Source material Block Start

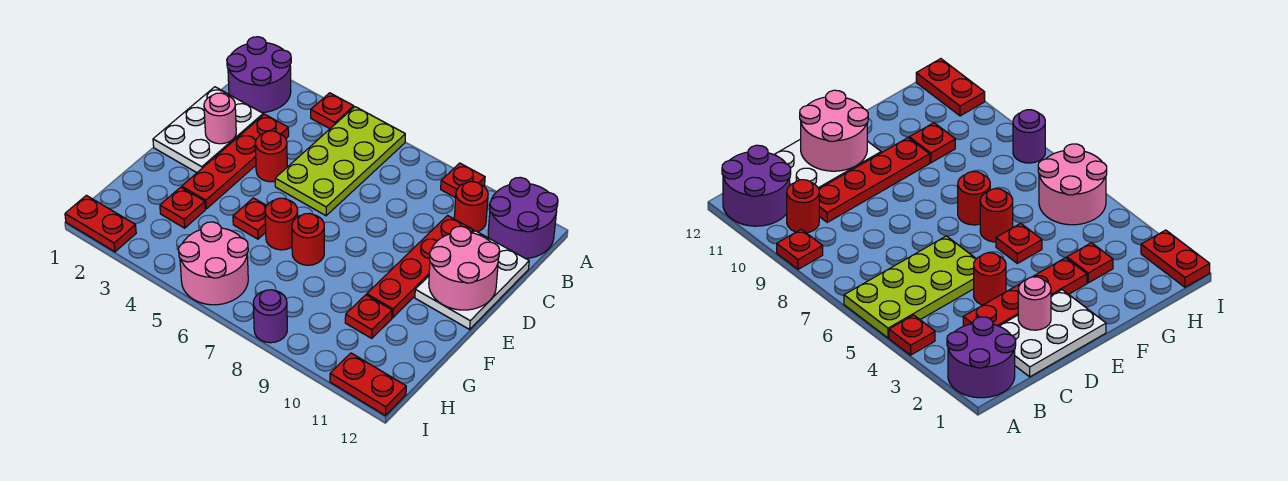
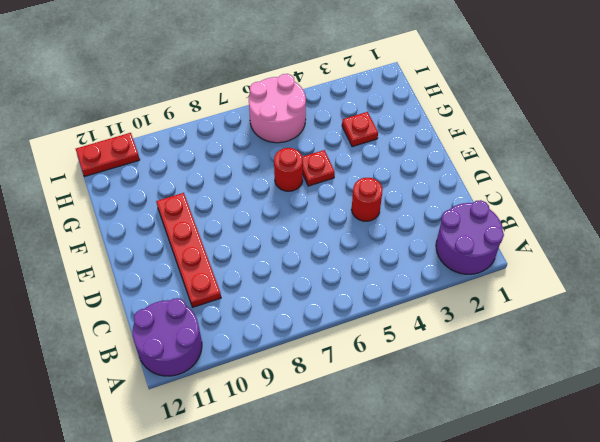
none -> red plate A4 level 1
none -> lime plate A5:D6 level 1
none -> red plate A9 level 1

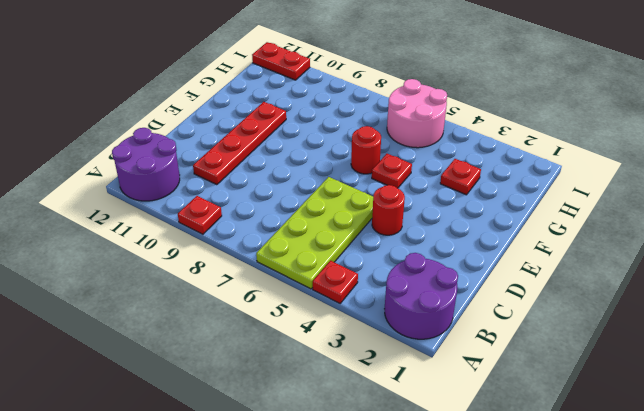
none -> red round brick B10 level 1
none -> white plate C1:E2 level 1
none -> red plate C3:F3 level 1

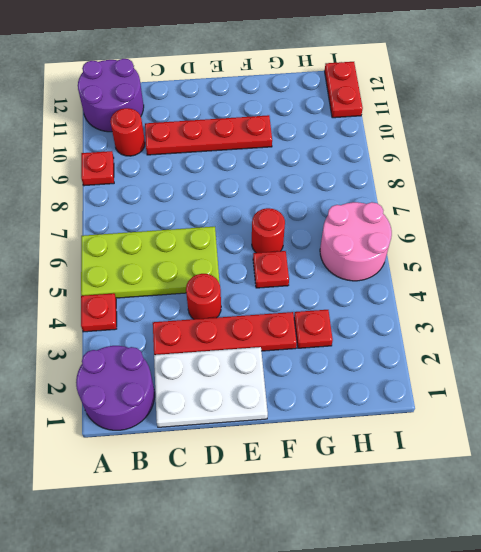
none -> white plate C11:E12 level 1
none -> red round brick F7 level 1
none -> red plate G10 level 1

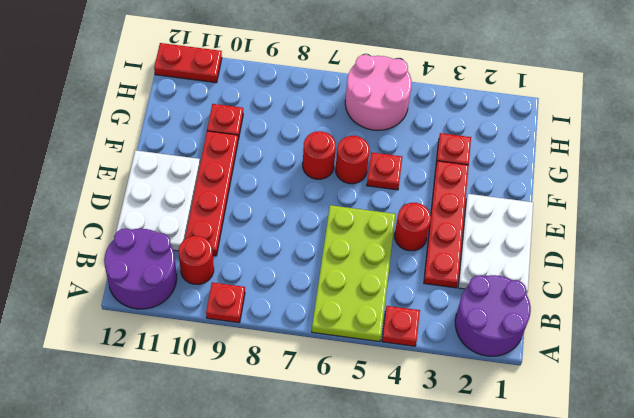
none -> red plate I1:I2 level 1
none -> purple round brick I8 level 1
none -> pink round brick D2 level 2

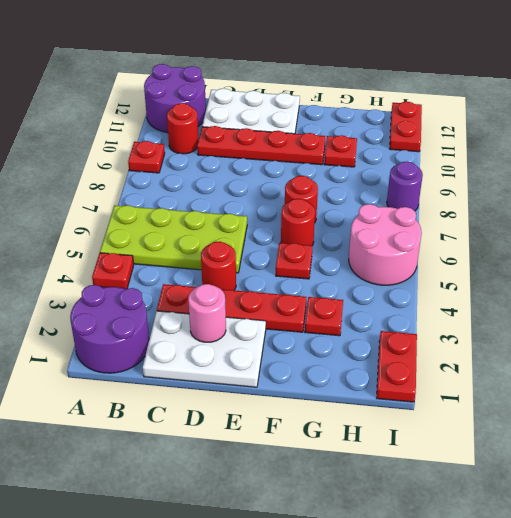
none -> pink round brick D11:E12 level 2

Source material Block End

**Task details**: Provide the count of lines above containing "round", without any added words.

**Reply**: 5